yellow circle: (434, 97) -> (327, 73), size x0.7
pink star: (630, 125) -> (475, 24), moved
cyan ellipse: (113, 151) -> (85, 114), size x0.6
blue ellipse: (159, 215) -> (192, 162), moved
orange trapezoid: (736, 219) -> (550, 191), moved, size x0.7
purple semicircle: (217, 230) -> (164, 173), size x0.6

...

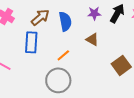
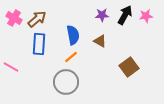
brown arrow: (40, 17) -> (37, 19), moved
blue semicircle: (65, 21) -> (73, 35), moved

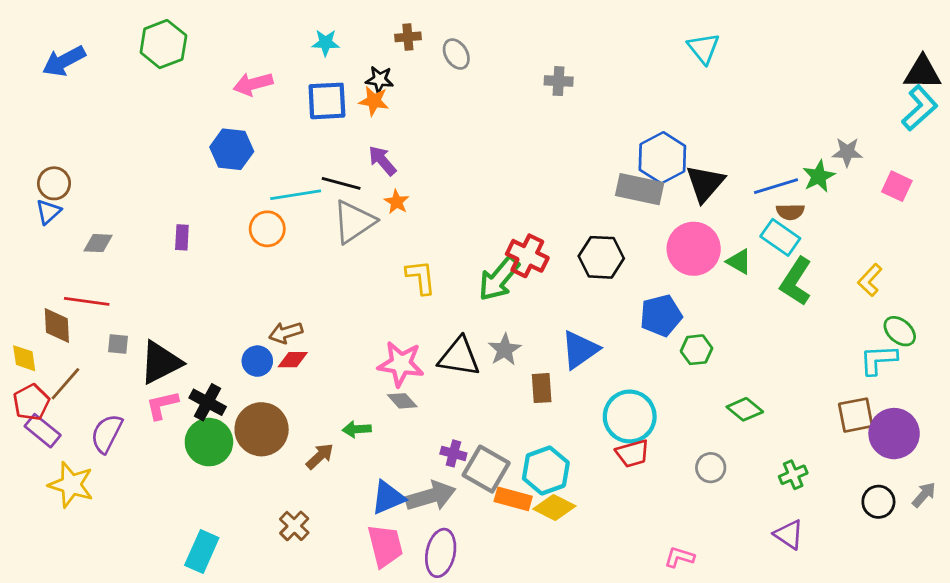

= Your goal =
Transcribe the records above exactly, beginning at the line that contains "yellow circle: (434, 97)" and ending with the line that contains "purple semicircle: (217, 230)", both included, and nothing else.

= The answer =
yellow circle: (434, 97) -> (327, 73), size x0.7
pink star: (630, 125) -> (475, 24), moved
cyan ellipse: (113, 151) -> (85, 114), size x0.6
blue ellipse: (159, 215) -> (192, 162), moved
orange trapezoid: (736, 219) -> (550, 191), moved, size x0.7
purple semicircle: (217, 230) -> (164, 173), size x0.6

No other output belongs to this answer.